=== Begin Enclosure ===

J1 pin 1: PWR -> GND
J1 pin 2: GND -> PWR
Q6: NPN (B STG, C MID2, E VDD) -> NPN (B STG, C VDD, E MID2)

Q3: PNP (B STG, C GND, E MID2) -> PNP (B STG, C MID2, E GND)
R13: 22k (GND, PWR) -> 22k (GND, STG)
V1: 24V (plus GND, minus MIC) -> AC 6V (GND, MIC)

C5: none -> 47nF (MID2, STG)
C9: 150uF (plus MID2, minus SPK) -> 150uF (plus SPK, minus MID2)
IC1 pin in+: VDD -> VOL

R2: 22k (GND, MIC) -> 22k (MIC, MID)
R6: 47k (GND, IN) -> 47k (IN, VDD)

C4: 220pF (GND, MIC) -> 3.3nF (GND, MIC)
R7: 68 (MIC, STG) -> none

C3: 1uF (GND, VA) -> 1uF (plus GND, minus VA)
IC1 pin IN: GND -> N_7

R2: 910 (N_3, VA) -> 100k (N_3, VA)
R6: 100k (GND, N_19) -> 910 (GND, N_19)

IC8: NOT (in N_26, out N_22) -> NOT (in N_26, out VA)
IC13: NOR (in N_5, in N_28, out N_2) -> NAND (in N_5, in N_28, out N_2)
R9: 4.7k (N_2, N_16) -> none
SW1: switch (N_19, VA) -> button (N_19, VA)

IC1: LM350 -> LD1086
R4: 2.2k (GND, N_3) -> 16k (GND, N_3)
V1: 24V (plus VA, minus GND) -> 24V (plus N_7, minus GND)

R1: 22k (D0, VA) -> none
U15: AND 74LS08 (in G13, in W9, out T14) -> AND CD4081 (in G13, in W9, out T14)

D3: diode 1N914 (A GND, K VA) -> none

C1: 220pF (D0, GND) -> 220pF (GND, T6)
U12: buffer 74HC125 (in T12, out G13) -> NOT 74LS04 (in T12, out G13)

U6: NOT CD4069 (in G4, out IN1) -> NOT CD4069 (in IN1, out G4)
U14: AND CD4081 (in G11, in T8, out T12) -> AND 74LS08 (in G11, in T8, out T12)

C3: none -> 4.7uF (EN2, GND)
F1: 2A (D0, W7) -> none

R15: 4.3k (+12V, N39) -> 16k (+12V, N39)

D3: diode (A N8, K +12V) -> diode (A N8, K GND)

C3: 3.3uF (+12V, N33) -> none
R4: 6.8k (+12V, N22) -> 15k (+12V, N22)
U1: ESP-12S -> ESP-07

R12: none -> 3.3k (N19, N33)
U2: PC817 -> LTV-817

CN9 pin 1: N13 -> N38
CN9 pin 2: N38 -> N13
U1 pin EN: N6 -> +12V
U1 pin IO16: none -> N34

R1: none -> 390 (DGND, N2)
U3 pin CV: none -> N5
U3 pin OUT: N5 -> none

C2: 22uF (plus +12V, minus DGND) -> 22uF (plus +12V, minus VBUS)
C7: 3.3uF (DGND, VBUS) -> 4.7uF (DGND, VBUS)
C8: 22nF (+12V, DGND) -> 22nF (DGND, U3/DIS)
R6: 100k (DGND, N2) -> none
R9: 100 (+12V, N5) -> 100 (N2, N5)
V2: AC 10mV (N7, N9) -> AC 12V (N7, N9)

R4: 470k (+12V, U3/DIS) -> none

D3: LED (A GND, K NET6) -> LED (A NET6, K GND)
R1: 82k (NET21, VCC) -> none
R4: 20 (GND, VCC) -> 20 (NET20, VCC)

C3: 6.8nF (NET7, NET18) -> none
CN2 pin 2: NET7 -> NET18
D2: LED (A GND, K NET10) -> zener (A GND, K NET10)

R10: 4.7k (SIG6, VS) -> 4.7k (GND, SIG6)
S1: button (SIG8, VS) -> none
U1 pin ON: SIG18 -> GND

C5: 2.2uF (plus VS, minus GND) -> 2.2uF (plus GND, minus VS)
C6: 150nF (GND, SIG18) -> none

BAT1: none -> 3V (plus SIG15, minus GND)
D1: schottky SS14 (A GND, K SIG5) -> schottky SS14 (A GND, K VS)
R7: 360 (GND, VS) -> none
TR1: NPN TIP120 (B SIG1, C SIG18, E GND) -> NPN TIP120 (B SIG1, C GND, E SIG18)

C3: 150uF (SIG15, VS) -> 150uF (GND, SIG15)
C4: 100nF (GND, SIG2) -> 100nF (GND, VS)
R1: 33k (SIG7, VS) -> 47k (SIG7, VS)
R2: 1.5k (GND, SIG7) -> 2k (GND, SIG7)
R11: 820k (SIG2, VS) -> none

=== End Enclosure ===

What you have to do
Would you restate each line of the material above word for word?

Response for this exercise
J1 pin 1: PWR -> GND
J1 pin 2: GND -> PWR
Q6: NPN (B STG, C MID2, E VDD) -> NPN (B STG, C VDD, E MID2)

Q3: PNP (B STG, C GND, E MID2) -> PNP (B STG, C MID2, E GND)
R13: 22k (GND, PWR) -> 22k (GND, STG)
V1: 24V (plus GND, minus MIC) -> AC 6V (GND, MIC)

C5: none -> 47nF (MID2, STG)
C9: 150uF (plus MID2, minus SPK) -> 150uF (plus SPK, minus MID2)
IC1 pin in+: VDD -> VOL

R2: 22k (GND, MIC) -> 22k (MIC, MID)
R6: 47k (GND, IN) -> 47k (IN, VDD)

C4: 220pF (GND, MIC) -> 3.3nF (GND, MIC)
R7: 68 (MIC, STG) -> none

C3: 1uF (GND, VA) -> 1uF (plus GND, minus VA)
IC1 pin IN: GND -> N_7

R2: 910 (N_3, VA) -> 100k (N_3, VA)
R6: 100k (GND, N_19) -> 910 (GND, N_19)

IC8: NOT (in N_26, out N_22) -> NOT (in N_26, out VA)
IC13: NOR (in N_5, in N_28, out N_2) -> NAND (in N_5, in N_28, out N_2)
R9: 4.7k (N_2, N_16) -> none
SW1: switch (N_19, VA) -> button (N_19, VA)

IC1: LM350 -> LD1086
R4: 2.2k (GND, N_3) -> 16k (GND, N_3)
V1: 24V (plus VA, minus GND) -> 24V (plus N_7, minus GND)

R1: 22k (D0, VA) -> none
U15: AND 74LS08 (in G13, in W9, out T14) -> AND CD4081 (in G13, in W9, out T14)

D3: diode 1N914 (A GND, K VA) -> none

C1: 220pF (D0, GND) -> 220pF (GND, T6)
U12: buffer 74HC125 (in T12, out G13) -> NOT 74LS04 (in T12, out G13)

U6: NOT CD4069 (in G4, out IN1) -> NOT CD4069 (in IN1, out G4)
U14: AND CD4081 (in G11, in T8, out T12) -> AND 74LS08 (in G11, in T8, out T12)

C3: none -> 4.7uF (EN2, GND)
F1: 2A (D0, W7) -> none

R15: 4.3k (+12V, N39) -> 16k (+12V, N39)

D3: diode (A N8, K +12V) -> diode (A N8, K GND)

C3: 3.3uF (+12V, N33) -> none
R4: 6.8k (+12V, N22) -> 15k (+12V, N22)
U1: ESP-12S -> ESP-07

R12: none -> 3.3k (N19, N33)
U2: PC817 -> LTV-817

CN9 pin 1: N13 -> N38
CN9 pin 2: N38 -> N13
U1 pin EN: N6 -> +12V
U1 pin IO16: none -> N34

R1: none -> 390 (DGND, N2)
U3 pin CV: none -> N5
U3 pin OUT: N5 -> none

C2: 22uF (plus +12V, minus DGND) -> 22uF (plus +12V, minus VBUS)
C7: 3.3uF (DGND, VBUS) -> 4.7uF (DGND, VBUS)
C8: 22nF (+12V, DGND) -> 22nF (DGND, U3/DIS)
R6: 100k (DGND, N2) -> none
R9: 100 (+12V, N5) -> 100 (N2, N5)
V2: AC 10mV (N7, N9) -> AC 12V (N7, N9)

R4: 470k (+12V, U3/DIS) -> none

D3: LED (A GND, K NET6) -> LED (A NET6, K GND)
R1: 82k (NET21, VCC) -> none
R4: 20 (GND, VCC) -> 20 (NET20, VCC)

C3: 6.8nF (NET7, NET18) -> none
CN2 pin 2: NET7 -> NET18
D2: LED (A GND, K NET10) -> zener (A GND, K NET10)

R10: 4.7k (SIG6, VS) -> 4.7k (GND, SIG6)
S1: button (SIG8, VS) -> none
U1 pin ON: SIG18 -> GND

C5: 2.2uF (plus VS, minus GND) -> 2.2uF (plus GND, minus VS)
C6: 150nF (GND, SIG18) -> none

BAT1: none -> 3V (plus SIG15, minus GND)
D1: schottky SS14 (A GND, K SIG5) -> schottky SS14 (A GND, K VS)
R7: 360 (GND, VS) -> none
TR1: NPN TIP120 (B SIG1, C SIG18, E GND) -> NPN TIP120 (B SIG1, C GND, E SIG18)

C3: 150uF (SIG15, VS) -> 150uF (GND, SIG15)
C4: 100nF (GND, SIG2) -> 100nF (GND, VS)
R1: 33k (SIG7, VS) -> 47k (SIG7, VS)
R2: 1.5k (GND, SIG7) -> 2k (GND, SIG7)
R11: 820k (SIG2, VS) -> none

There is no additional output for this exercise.